— JOB —
Repeat the records word for word, from the first line through the line with "purple rectangle at", including both of those lines.

— MATERIAL —
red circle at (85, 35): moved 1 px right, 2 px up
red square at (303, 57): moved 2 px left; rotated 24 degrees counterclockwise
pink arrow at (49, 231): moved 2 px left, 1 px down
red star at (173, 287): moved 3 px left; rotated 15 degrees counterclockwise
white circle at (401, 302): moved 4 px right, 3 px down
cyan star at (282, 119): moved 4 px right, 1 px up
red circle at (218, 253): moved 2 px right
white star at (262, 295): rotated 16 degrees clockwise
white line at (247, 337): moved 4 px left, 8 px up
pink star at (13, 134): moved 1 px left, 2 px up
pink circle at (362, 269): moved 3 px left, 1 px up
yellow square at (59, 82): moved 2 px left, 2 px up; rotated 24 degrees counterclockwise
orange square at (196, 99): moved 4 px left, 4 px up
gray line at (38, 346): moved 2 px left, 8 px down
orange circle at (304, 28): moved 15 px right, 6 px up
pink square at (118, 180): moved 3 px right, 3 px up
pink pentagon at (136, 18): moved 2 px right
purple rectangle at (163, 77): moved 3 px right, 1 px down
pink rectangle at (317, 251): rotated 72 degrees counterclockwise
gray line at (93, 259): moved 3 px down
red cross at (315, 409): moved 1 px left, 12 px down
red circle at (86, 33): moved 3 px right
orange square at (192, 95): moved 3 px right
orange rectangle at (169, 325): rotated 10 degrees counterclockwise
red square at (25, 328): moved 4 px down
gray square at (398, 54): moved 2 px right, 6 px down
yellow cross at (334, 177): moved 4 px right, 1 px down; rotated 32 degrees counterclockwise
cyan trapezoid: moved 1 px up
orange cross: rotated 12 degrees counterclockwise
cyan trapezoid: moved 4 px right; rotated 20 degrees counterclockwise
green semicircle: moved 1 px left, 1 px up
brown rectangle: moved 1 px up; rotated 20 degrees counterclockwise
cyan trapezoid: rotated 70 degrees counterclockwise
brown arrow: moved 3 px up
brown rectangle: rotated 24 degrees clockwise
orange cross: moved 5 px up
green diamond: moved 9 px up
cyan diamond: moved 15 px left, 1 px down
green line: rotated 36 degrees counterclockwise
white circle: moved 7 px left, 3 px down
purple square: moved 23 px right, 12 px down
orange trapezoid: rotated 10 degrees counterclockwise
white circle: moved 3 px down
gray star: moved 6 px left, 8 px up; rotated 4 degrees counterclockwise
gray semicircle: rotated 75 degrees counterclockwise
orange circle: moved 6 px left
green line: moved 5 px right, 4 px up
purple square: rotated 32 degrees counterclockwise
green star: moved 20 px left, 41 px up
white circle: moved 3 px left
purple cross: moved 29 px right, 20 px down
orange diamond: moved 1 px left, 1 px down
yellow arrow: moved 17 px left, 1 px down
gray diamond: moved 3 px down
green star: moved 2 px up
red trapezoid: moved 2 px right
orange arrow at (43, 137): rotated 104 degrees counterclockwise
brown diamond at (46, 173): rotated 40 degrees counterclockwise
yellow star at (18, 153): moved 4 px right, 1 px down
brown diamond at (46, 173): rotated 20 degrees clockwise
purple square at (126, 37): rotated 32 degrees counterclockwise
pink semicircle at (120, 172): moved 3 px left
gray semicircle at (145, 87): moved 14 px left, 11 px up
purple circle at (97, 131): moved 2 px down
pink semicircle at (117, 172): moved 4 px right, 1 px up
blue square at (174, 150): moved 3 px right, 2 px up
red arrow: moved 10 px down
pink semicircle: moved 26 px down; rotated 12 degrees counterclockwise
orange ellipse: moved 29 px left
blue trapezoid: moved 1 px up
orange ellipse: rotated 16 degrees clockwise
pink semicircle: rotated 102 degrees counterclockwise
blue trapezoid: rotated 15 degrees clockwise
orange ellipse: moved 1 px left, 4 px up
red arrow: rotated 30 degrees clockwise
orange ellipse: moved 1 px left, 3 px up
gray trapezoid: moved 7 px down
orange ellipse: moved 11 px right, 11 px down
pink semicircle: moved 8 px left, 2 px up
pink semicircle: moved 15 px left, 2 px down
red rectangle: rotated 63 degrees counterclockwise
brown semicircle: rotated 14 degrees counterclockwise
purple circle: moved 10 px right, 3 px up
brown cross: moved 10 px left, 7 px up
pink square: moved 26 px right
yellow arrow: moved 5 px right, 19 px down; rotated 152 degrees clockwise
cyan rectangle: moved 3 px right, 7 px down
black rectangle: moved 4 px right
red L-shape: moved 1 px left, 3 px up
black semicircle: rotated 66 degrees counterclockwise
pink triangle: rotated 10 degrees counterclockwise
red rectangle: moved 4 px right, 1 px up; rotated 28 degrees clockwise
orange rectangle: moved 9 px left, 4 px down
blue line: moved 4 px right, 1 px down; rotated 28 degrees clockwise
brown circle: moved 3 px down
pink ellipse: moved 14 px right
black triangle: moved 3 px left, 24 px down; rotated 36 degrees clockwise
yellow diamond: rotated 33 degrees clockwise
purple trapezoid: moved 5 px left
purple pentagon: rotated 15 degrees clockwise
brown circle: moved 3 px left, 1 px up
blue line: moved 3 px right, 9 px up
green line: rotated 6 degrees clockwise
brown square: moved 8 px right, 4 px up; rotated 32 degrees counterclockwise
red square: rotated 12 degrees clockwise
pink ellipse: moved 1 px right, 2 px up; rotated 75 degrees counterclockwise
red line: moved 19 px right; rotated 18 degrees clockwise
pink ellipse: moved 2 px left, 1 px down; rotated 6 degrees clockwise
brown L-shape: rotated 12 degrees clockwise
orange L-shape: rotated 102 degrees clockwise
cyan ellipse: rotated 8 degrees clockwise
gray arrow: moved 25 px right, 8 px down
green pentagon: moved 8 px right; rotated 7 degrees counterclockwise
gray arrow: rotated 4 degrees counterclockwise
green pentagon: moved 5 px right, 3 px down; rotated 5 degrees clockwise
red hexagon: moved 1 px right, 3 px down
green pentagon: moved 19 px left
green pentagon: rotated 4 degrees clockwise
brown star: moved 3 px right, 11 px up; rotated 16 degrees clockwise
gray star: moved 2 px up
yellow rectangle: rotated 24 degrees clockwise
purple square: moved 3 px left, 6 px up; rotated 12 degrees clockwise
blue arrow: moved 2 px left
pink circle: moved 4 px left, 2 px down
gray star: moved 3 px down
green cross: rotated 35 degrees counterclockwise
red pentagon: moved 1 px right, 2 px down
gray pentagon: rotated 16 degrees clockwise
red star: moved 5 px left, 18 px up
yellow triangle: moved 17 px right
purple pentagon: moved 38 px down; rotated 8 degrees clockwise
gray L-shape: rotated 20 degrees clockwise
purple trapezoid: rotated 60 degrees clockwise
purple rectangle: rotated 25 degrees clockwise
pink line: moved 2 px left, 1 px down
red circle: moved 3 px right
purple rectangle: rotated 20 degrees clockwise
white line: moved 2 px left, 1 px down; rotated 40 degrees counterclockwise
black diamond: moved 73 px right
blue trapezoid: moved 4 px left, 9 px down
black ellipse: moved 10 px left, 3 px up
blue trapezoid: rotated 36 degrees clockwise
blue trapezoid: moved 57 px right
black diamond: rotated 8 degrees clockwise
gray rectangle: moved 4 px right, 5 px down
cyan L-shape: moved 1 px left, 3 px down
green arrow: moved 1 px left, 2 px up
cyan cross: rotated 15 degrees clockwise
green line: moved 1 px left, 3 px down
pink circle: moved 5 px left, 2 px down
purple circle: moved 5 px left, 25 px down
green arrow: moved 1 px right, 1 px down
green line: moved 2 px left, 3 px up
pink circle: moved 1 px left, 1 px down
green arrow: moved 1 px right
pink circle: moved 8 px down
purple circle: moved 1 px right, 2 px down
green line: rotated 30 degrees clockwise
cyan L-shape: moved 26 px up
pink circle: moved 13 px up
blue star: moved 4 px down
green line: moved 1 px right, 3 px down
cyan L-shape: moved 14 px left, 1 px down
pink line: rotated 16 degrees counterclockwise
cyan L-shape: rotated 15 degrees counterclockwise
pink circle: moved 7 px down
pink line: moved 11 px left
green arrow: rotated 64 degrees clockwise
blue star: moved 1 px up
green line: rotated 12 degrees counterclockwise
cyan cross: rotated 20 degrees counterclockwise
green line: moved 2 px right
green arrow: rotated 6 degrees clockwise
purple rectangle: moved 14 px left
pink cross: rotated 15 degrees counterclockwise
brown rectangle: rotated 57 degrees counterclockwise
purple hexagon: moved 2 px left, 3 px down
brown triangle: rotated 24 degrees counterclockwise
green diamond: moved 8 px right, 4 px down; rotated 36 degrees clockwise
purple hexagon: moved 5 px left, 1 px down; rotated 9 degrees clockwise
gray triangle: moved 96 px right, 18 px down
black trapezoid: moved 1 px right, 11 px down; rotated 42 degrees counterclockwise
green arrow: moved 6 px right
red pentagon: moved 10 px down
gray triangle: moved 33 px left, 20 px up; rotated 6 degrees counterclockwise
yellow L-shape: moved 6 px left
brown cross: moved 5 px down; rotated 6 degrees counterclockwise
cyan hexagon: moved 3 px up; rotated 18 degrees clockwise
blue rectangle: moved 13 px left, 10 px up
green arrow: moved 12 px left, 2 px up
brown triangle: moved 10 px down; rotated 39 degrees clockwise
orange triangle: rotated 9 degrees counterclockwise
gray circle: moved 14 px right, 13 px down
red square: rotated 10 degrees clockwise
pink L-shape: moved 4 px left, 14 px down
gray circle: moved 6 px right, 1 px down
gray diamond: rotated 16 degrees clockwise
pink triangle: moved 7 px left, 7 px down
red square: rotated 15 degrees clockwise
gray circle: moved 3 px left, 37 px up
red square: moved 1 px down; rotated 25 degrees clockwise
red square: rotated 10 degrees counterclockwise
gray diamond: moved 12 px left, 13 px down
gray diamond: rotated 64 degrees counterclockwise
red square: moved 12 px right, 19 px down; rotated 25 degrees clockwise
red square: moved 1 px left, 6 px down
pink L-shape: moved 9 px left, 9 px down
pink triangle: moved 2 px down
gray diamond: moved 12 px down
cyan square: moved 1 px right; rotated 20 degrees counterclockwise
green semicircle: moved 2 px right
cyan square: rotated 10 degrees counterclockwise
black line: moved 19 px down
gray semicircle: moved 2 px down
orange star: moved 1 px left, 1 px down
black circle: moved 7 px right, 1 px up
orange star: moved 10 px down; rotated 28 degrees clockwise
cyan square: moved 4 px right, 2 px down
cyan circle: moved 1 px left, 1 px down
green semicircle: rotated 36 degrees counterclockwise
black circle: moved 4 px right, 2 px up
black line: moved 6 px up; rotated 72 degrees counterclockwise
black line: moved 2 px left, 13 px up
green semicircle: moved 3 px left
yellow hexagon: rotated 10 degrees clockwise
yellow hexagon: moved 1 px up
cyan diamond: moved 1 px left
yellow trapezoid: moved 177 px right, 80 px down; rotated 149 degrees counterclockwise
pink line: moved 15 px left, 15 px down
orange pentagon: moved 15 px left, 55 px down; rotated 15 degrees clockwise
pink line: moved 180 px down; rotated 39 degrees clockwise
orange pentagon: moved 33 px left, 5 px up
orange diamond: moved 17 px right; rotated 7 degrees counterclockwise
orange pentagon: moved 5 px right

— COMPLETE RESPONSE —
red circle at (85, 35): moved 1 px right, 2 px up
red square at (303, 57): moved 2 px left; rotated 24 degrees counterclockwise
pink arrow at (49, 231): moved 2 px left, 1 px down
red star at (173, 287): moved 3 px left; rotated 15 degrees counterclockwise
white circle at (401, 302): moved 4 px right, 3 px down
cyan star at (282, 119): moved 4 px right, 1 px up
red circle at (218, 253): moved 2 px right
white star at (262, 295): rotated 16 degrees clockwise
white line at (247, 337): moved 4 px left, 8 px up
pink star at (13, 134): moved 1 px left, 2 px up
pink circle at (362, 269): moved 3 px left, 1 px up
yellow square at (59, 82): moved 2 px left, 2 px up; rotated 24 degrees counterclockwise
orange square at (196, 99): moved 4 px left, 4 px up
gray line at (38, 346): moved 2 px left, 8 px down
orange circle at (304, 28): moved 15 px right, 6 px up
pink square at (118, 180): moved 3 px right, 3 px up
pink pentagon at (136, 18): moved 2 px right
purple rectangle at (163, 77): moved 3 px right, 1 px down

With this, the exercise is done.